Your task is to print every entry below exactly as given.
BEGIN Input material
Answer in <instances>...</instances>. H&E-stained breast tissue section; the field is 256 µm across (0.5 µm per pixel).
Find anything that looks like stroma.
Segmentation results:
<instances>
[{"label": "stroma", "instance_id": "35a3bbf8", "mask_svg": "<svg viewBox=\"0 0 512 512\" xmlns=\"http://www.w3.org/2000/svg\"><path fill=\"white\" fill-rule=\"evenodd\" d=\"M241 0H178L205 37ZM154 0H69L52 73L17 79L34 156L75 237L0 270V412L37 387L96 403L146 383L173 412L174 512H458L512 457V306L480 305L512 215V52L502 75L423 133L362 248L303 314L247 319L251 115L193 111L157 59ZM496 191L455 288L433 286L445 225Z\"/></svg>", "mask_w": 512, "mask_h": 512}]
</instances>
END Input material
The result
Answer in <instances>...</instances>. H&E-stained breast tissue section; the field is 256 µm across (0.5 µm per pixel).
Find anything that looks like stroma.
Segmentation results:
<instances>
[{"label": "stroma", "instance_id": "35a3bbf8", "mask_svg": "<svg viewBox=\"0 0 512 512\" xmlns=\"http://www.w3.org/2000/svg\"><path fill=\"white\" fill-rule=\"evenodd\" d=\"M241 0H178L205 37ZM154 0H69L52 73L17 79L34 156L75 237L0 270V412L37 387L96 403L146 383L173 412L174 512H458L512 457V306L480 305L512 215V52L502 75L423 133L362 248L303 314L247 319L251 115L193 111L157 59ZM496 191L455 288L433 286L445 225Z\"/></svg>", "mask_w": 512, "mask_h": 512}]
</instances>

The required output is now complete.